>> Begin DATASET RECORDS
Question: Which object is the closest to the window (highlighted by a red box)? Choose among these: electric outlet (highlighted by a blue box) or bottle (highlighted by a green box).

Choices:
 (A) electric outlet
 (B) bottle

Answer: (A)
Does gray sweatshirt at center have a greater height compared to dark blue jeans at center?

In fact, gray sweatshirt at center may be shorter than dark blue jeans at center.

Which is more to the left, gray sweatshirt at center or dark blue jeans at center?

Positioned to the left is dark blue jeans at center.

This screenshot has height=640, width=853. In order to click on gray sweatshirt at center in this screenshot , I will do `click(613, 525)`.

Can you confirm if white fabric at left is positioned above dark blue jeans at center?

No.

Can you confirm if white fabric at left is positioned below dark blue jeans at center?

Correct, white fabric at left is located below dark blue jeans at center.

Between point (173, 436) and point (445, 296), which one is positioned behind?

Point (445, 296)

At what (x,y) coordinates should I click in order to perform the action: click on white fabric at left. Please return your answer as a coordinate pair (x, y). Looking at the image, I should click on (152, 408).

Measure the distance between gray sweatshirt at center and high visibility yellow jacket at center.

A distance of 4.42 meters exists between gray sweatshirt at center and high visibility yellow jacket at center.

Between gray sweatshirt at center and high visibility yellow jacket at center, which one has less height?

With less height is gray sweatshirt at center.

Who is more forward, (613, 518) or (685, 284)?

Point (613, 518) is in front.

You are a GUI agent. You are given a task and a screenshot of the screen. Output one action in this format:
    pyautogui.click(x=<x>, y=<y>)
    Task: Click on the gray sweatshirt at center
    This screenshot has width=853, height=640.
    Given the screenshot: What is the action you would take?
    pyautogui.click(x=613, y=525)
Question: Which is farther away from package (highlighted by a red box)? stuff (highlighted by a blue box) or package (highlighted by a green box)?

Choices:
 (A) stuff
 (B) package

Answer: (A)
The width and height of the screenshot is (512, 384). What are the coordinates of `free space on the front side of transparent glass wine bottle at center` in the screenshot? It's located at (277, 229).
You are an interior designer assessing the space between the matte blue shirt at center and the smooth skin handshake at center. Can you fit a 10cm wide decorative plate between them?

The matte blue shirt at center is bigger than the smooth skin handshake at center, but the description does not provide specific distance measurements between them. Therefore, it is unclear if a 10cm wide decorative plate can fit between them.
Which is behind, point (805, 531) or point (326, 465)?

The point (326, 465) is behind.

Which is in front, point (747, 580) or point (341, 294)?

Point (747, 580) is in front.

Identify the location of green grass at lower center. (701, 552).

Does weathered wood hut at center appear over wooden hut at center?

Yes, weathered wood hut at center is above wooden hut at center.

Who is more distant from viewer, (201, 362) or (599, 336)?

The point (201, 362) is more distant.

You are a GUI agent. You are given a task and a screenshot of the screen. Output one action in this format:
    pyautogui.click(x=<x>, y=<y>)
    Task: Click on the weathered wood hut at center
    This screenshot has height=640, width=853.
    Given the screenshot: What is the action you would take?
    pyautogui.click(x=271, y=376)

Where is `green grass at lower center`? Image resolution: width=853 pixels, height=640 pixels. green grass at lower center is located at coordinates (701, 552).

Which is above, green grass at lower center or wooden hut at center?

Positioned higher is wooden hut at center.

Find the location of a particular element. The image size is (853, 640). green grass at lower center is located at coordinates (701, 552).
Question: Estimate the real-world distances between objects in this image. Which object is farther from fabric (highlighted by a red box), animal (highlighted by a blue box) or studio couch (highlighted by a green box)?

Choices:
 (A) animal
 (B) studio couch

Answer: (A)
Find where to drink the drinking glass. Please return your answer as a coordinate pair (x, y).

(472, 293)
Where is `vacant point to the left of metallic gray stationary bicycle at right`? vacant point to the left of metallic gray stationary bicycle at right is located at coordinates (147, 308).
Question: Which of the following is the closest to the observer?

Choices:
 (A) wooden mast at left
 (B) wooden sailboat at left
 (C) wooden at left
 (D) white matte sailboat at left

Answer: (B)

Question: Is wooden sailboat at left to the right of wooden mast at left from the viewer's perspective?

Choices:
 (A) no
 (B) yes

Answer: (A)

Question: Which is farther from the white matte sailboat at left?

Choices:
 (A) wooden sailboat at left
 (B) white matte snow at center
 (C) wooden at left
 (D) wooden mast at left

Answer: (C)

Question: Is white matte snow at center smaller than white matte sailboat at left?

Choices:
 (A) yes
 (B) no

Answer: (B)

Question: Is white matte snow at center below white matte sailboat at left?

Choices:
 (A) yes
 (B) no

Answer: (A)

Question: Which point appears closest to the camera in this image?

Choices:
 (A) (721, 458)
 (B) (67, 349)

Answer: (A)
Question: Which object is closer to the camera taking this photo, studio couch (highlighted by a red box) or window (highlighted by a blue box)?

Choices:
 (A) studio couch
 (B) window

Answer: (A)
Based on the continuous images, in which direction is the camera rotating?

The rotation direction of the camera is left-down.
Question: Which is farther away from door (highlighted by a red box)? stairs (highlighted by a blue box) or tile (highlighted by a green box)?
>> End DATASET RECORDS
REQUEST: Update the data above by putting "black hoodie" everywhere "gray sweatshirt" appears, and leave everything else unchanged.

THE COMPLETED TASK:
Question: Which object is the closest to the window (highlighted by a red box)? Choose among these: electric outlet (highlighted by a blue box) or bottle (highlighted by a green box).

Choices:
 (A) electric outlet
 (B) bottle

Answer: (A)
Does black hoodie at center have a greater height compared to dark blue jeans at center?

In fact, black hoodie at center may be shorter than dark blue jeans at center.

Which is more to the left, black hoodie at center or dark blue jeans at center?

Positioned to the left is dark blue jeans at center.

This screenshot has height=640, width=853. In order to click on black hoodie at center in this screenshot , I will do `click(613, 525)`.

Can you confirm if white fabric at left is positioned above dark blue jeans at center?

No.

Can you confirm if white fabric at left is positioned below dark blue jeans at center?

Correct, white fabric at left is located below dark blue jeans at center.

Between point (173, 436) and point (445, 296), which one is positioned behind?

Point (445, 296)

At what (x,y) coordinates should I click in order to perform the action: click on white fabric at left. Please return your answer as a coordinate pair (x, y). Looking at the image, I should click on (152, 408).

Measure the distance between black hoodie at center and high visibility yellow jacket at center.

A distance of 4.42 meters exists between black hoodie at center and high visibility yellow jacket at center.

Between black hoodie at center and high visibility yellow jacket at center, which one has less height?

With less height is black hoodie at center.

Who is more forward, (613, 518) or (685, 284)?

Point (613, 518) is in front.

You are a GUI agent. You are given a task and a screenshot of the screen. Output one action in this format:
    pyautogui.click(x=<x>, y=<y>)
    Task: Click on the black hoodie at center
    This screenshot has width=853, height=640.
    Given the screenshot: What is the action you would take?
    pyautogui.click(x=613, y=525)
Question: Which is farther away from package (highlighted by a red box)? stuff (highlighted by a blue box) or package (highlighted by a green box)?

Choices:
 (A) stuff
 (B) package

Answer: (A)
The width and height of the screenshot is (512, 384). What are the coordinates of `free space on the front side of transparent glass wine bottle at center` in the screenshot? It's located at (277, 229).
You are an interior designer assessing the space between the matte blue shirt at center and the smooth skin handshake at center. Can you fit a 10cm wide decorative plate between them?

The matte blue shirt at center is bigger than the smooth skin handshake at center, but the description does not provide specific distance measurements between them. Therefore, it is unclear if a 10cm wide decorative plate can fit between them.
Which is behind, point (805, 531) or point (326, 465)?

The point (326, 465) is behind.

Which is in front, point (747, 580) or point (341, 294)?

Point (747, 580) is in front.

Identify the location of green grass at lower center. (701, 552).

Does weathered wood hut at center appear over wooden hut at center?

Yes, weathered wood hut at center is above wooden hut at center.

Who is more distant from viewer, (201, 362) or (599, 336)?

The point (201, 362) is more distant.

You are a GUI agent. You are given a task and a screenshot of the screen. Output one action in this format:
    pyautogui.click(x=<x>, y=<y>)
    Task: Click on the weathered wood hut at center
    This screenshot has height=640, width=853.
    Given the screenshot: What is the action you would take?
    pyautogui.click(x=271, y=376)

Where is `green grass at lower center`? Image resolution: width=853 pixels, height=640 pixels. green grass at lower center is located at coordinates (701, 552).

Which is above, green grass at lower center or wooden hut at center?

Positioned higher is wooden hut at center.

Find the location of a particular element. The image size is (853, 640). green grass at lower center is located at coordinates (701, 552).
Question: Estimate the real-world distances between objects in this image. Which object is farther from fabric (highlighted by a red box), animal (highlighted by a blue box) or studio couch (highlighted by a green box)?

Choices:
 (A) animal
 (B) studio couch

Answer: (A)
Find where to drink the drinking glass. Please return your answer as a coordinate pair (x, y).

(472, 293)
Where is `vacant point to the left of metallic gray stationary bicycle at right`? vacant point to the left of metallic gray stationary bicycle at right is located at coordinates (147, 308).
Question: Which of the following is the closest to the observer?

Choices:
 (A) wooden mast at left
 (B) wooden sailboat at left
 (C) wooden at left
 (D) white matte sailboat at left

Answer: (B)

Question: Is wooden sailboat at left to the right of wooden mast at left from the viewer's perspective?

Choices:
 (A) no
 (B) yes

Answer: (A)

Question: Which is farther from the white matte sailboat at left?

Choices:
 (A) wooden sailboat at left
 (B) white matte snow at center
 (C) wooden at left
 (D) wooden mast at left

Answer: (C)

Question: Is white matte snow at center smaller than white matte sailboat at left?

Choices:
 (A) yes
 (B) no

Answer: (B)

Question: Is white matte snow at center below white matte sailboat at left?

Choices:
 (A) yes
 (B) no

Answer: (A)

Question: Which point appears closest to the camera in this image?

Choices:
 (A) (721, 458)
 (B) (67, 349)

Answer: (A)
Question: Which object is closer to the camera taking this photo, studio couch (highlighted by a red box) or window (highlighted by a blue box)?

Choices:
 (A) studio couch
 (B) window

Answer: (A)
Based on the continuous images, in which direction is the camera rotating?

The rotation direction of the camera is left-down.
Question: Which is farther away from door (highlighted by a red box)? stairs (highlighted by a blue box) or tile (highlighted by a green box)?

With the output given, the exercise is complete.